[EXERCISE INSTRUCTIONS]: The line that contains "IC208: NOR (in" marks the start. Output it and all remaining lines exactly, through the final line of the listing.
^^^^^^^^^^^^^^^^
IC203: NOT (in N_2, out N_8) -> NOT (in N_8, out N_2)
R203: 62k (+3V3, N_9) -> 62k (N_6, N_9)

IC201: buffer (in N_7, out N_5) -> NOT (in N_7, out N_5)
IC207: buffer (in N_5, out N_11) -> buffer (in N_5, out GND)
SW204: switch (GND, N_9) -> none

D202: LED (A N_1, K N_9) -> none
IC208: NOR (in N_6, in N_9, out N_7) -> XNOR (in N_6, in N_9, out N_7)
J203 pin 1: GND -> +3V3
^^^^^^^^^^^^^^^^
[RESPONSE FOR THIS EXERCISE]:
IC208: NOR (in N_6, in N_9, out N_7) -> XNOR (in N_6, in N_9, out N_7)
J203 pin 1: GND -> +3V3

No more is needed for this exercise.